__Supplied material__:
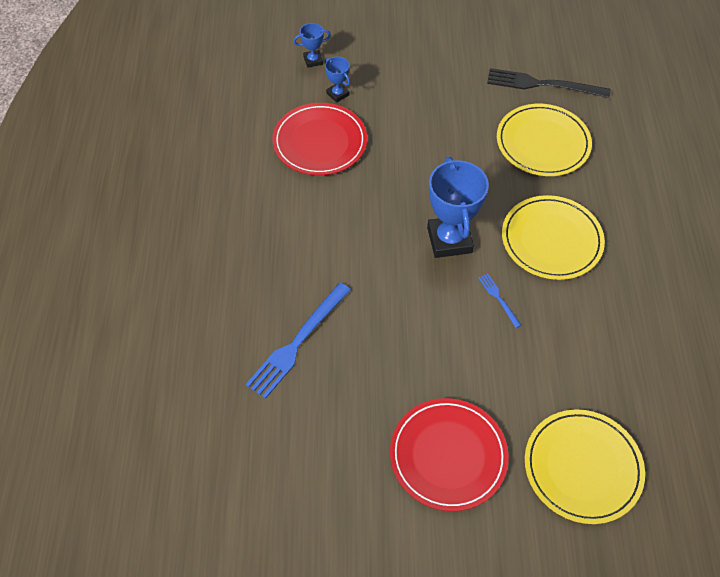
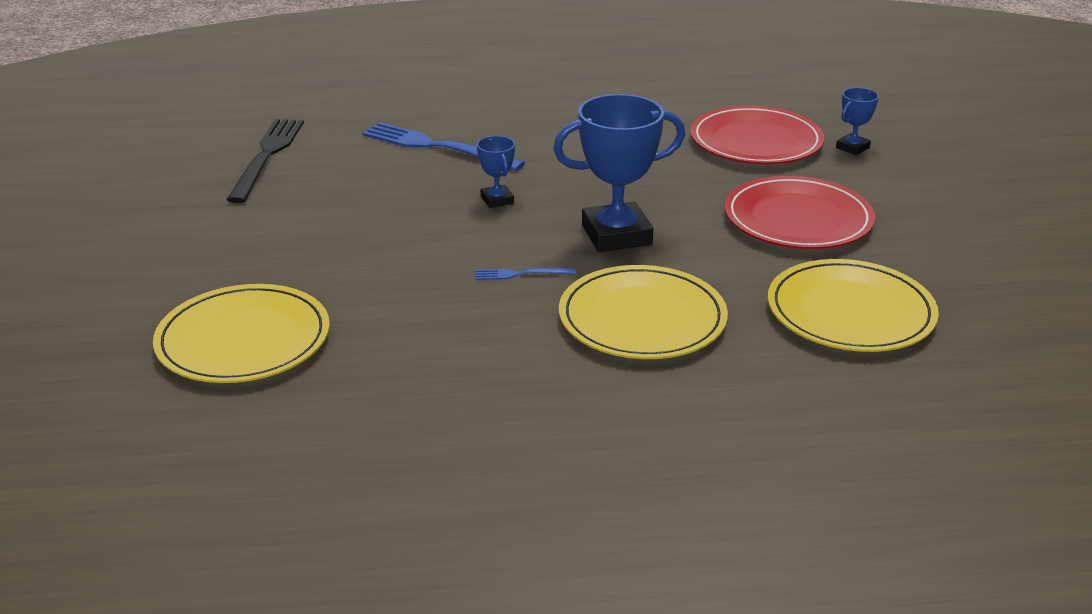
camera: 85 degrees right, 25 degrees down
(313, 60) = (906, 128): blue trophy -> blue trophy (497, 200)
(448, 455) = (277, 242): red plate -> red plate (798, 219)
(498, 298) = (521, 274): blue fork -> blue fork turned 150 degrees counterclockwise
(542, 84) = (994, 313): black fork -> black fork (267, 156)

__What is expected__:
Transcribe the full listing exactly, but keep every image out of it.

__Task solution__:
camera: 85 degrees right, 25 degrees down
(313, 60) = (906, 128): blue trophy -> blue trophy (497, 200)
(448, 455) = (277, 242): red plate -> red plate (798, 219)
(498, 298) = (521, 274): blue fork -> blue fork turned 150 degrees counterclockwise
(542, 84) = (994, 313): black fork -> black fork (267, 156)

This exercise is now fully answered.